━━━━━ Data shown

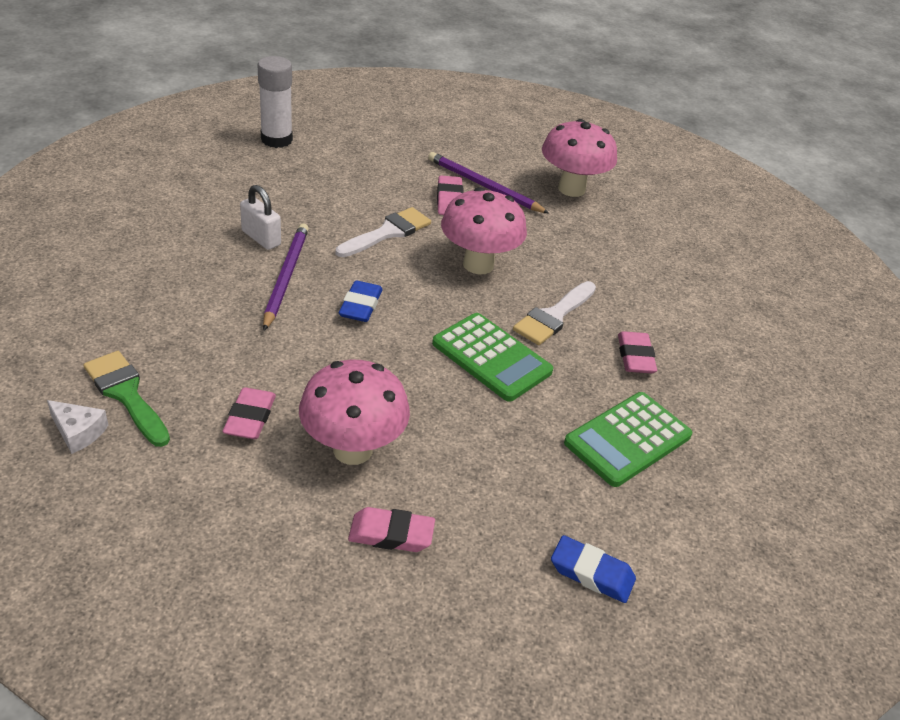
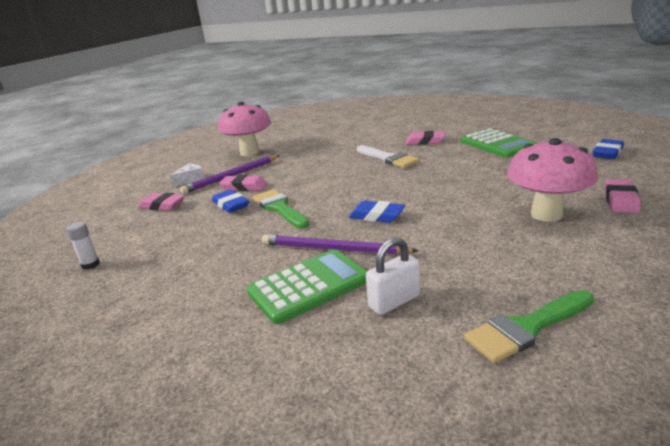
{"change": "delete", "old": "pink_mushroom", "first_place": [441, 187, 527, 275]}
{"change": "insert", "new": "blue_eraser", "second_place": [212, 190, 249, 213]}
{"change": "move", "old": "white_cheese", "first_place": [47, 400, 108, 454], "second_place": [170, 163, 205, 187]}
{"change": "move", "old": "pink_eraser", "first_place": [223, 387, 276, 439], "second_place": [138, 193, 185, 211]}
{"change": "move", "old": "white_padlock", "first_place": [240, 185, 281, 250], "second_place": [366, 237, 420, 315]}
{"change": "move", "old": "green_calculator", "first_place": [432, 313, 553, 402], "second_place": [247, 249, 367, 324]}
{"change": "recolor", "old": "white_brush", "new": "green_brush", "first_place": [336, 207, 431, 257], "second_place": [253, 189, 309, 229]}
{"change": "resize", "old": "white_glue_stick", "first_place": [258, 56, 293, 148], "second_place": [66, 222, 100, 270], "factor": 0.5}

━━━━━━━━━━

Transcribe each of the records above precisely, with no pictures in the copy.

{"change": "delete", "old": "pink_mushroom", "first_place": [441, 187, 527, 275]}
{"change": "insert", "new": "blue_eraser", "second_place": [212, 190, 249, 213]}
{"change": "move", "old": "white_cheese", "first_place": [47, 400, 108, 454], "second_place": [170, 163, 205, 187]}
{"change": "move", "old": "pink_eraser", "first_place": [223, 387, 276, 439], "second_place": [138, 193, 185, 211]}
{"change": "move", "old": "white_padlock", "first_place": [240, 185, 281, 250], "second_place": [366, 237, 420, 315]}
{"change": "move", "old": "green_calculator", "first_place": [432, 313, 553, 402], "second_place": [247, 249, 367, 324]}
{"change": "recolor", "old": "white_brush", "new": "green_brush", "first_place": [336, 207, 431, 257], "second_place": [253, 189, 309, 229]}
{"change": "resize", "old": "white_glue_stick", "first_place": [258, 56, 293, 148], "second_place": [66, 222, 100, 270], "factor": 0.5}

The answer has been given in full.